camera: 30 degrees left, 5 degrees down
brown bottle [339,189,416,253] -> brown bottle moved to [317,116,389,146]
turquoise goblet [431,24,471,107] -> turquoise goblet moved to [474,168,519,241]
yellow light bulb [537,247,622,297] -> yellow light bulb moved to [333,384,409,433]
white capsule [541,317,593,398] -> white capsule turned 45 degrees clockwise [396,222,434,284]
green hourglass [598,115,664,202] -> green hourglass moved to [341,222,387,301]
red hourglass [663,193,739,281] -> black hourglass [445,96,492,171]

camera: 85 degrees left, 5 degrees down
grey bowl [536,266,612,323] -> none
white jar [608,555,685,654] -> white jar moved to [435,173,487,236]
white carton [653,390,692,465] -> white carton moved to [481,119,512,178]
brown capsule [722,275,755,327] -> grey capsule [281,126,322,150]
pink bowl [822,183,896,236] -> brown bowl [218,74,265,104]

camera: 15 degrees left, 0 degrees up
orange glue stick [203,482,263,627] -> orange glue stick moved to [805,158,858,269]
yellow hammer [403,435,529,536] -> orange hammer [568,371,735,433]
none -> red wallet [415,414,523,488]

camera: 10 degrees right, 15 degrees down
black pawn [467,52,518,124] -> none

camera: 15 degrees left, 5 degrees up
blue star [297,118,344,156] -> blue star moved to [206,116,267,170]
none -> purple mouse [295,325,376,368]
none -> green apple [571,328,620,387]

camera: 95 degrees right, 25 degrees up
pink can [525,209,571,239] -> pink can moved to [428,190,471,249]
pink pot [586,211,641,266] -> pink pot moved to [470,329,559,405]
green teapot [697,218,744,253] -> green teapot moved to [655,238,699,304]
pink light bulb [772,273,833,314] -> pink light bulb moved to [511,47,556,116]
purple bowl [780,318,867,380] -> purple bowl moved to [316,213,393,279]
========================
Exercise description —
Copy all lines from the data that hold the word "degrees".

Answer to the exercise —
camera: 30 degrees left, 5 degrees down
white capsule [541,317,593,398] -> white capsule turned 45 degrees clockwise [396,222,434,284]
camera: 85 degrees left, 5 degrees down
camera: 15 degrees left, 0 degrees up
camera: 10 degrees right, 15 degrees down
camera: 15 degrees left, 5 degrees up
camera: 95 degrees right, 25 degrees up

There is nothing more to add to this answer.